EXERCISE REQUIREMENTS »
Pictures stay out. Everything else in the entries is copied exactly.
===============
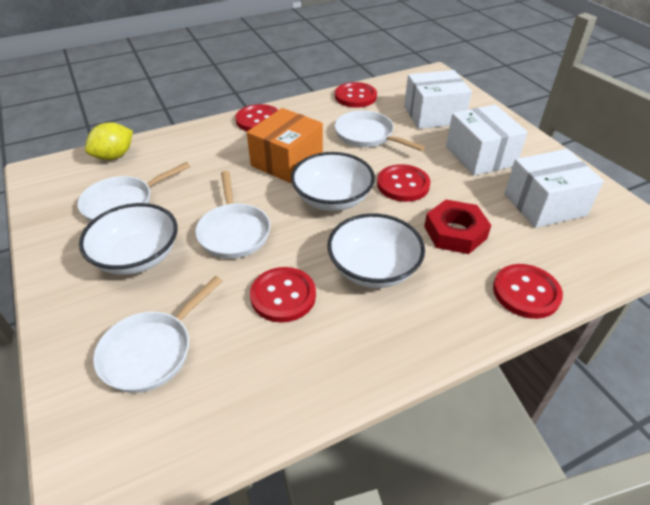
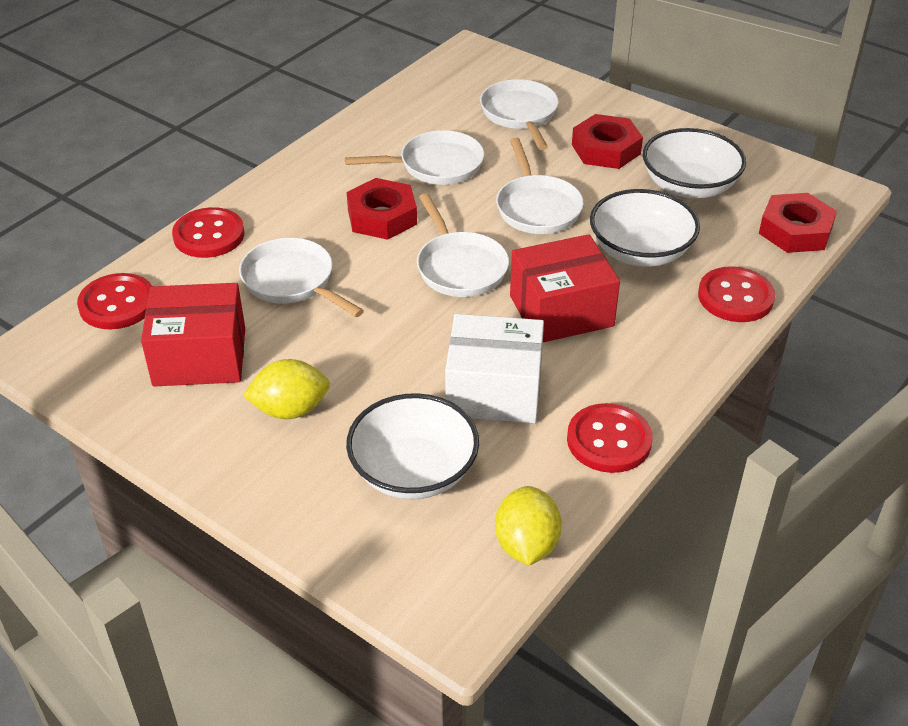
orange box: [247,108,323,183] = 1 -> none = 0
red box: none = 0 -> [141,283,245,386] [510,234,620,342] = 2
red button: [235,104,278,131] [250,267,316,322] [335,82,377,108] [377,164,430,202] [493,264,563,319] = 5 -> [77,273,152,330] [172,207,245,258] [567,403,653,473] [698,266,775,322] = 4
red nut: [424,200,491,254] = 1 -> [347,178,417,240] [572,114,643,169] [759,193,837,253] = 3
white box: [404,70,472,129] [446,105,528,176] [504,149,604,228] = 3 -> [445,314,544,423] = 1
white pan: [77,162,190,222] [93,276,222,393] [195,171,271,259] [335,110,425,151] = 4 -> [239,238,364,317] [345,130,484,185] [417,193,509,297] [480,79,559,150] [496,138,584,234] = 5
yellow lemon: [85,122,133,160] = 1 -> [243,359,330,419] [495,486,562,566] = 2

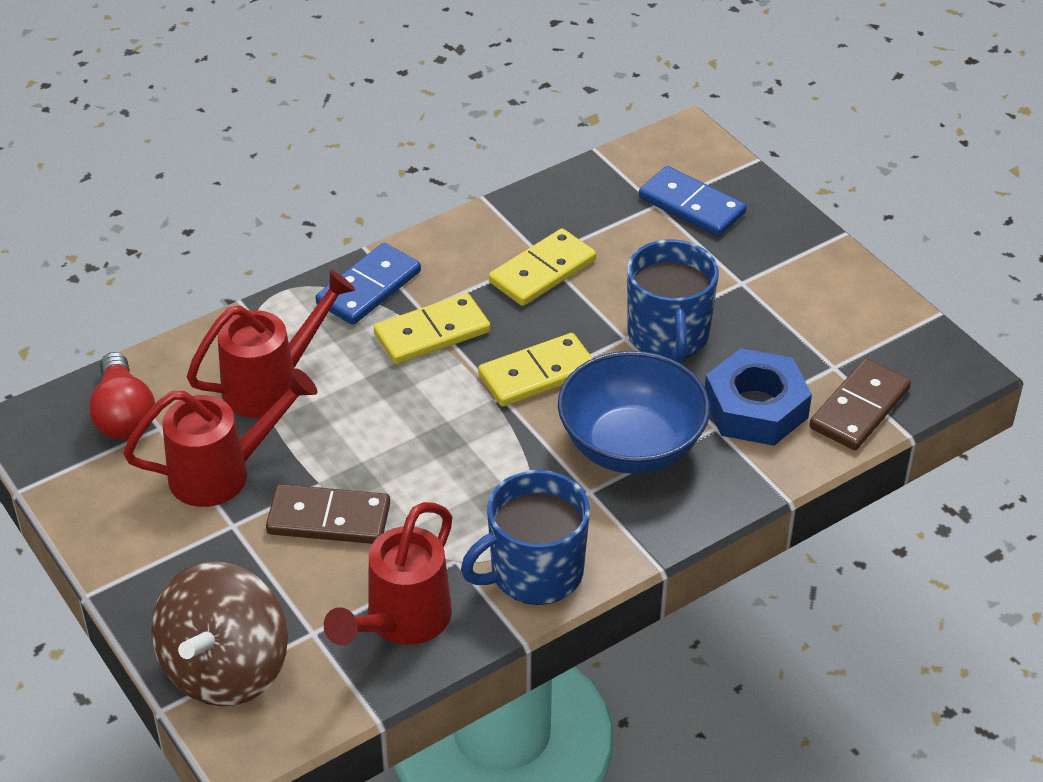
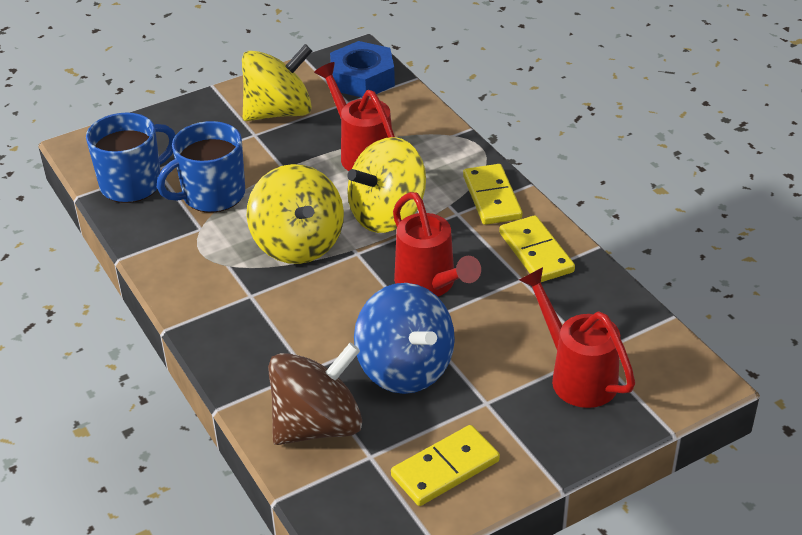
blue bowl: [558,351,710,474] = 1 -> none = 0
blue domino: [315,243,421,325] [639,166,747,237] = 2 -> none = 0
blue spinning top: none = 0 -> [354,283,455,394] = 1
brown domino: [266,484,390,544] [809,358,911,450] = 2 -> none = 0
red light bulb: [89,352,155,440] = 1 -> none = 0
yellow spinning top: none = 0 -> [242,44,312,121] [247,164,344,264] [347,137,426,233] = 3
===============
YOUR SOLUTION »
orange box: [247,108,323,183] = 1 -> none = 0
red box: none = 0 -> [141,283,245,386] [510,234,620,342] = 2
red button: [235,104,278,131] [250,267,316,322] [335,82,377,108] [377,164,430,202] [493,264,563,319] = 5 -> [77,273,152,330] [172,207,245,258] [567,403,653,473] [698,266,775,322] = 4
red nut: [424,200,491,254] = 1 -> [347,178,417,240] [572,114,643,169] [759,193,837,253] = 3
white box: [404,70,472,129] [446,105,528,176] [504,149,604,228] = 3 -> [445,314,544,423] = 1
white pan: [77,162,190,222] [93,276,222,393] [195,171,271,259] [335,110,425,151] = 4 -> [239,238,364,317] [345,130,484,185] [417,193,509,297] [480,79,559,150] [496,138,584,234] = 5
yellow lemon: [85,122,133,160] = 1 -> [243,359,330,419] [495,486,562,566] = 2

blue bowl: [558,351,710,474] = 1 -> none = 0
blue domino: [315,243,421,325] [639,166,747,237] = 2 -> none = 0
blue spinning top: none = 0 -> [354,283,455,394] = 1
brown domino: [266,484,390,544] [809,358,911,450] = 2 -> none = 0
red light bulb: [89,352,155,440] = 1 -> none = 0
yellow spinning top: none = 0 -> [242,44,312,121] [247,164,344,264] [347,137,426,233] = 3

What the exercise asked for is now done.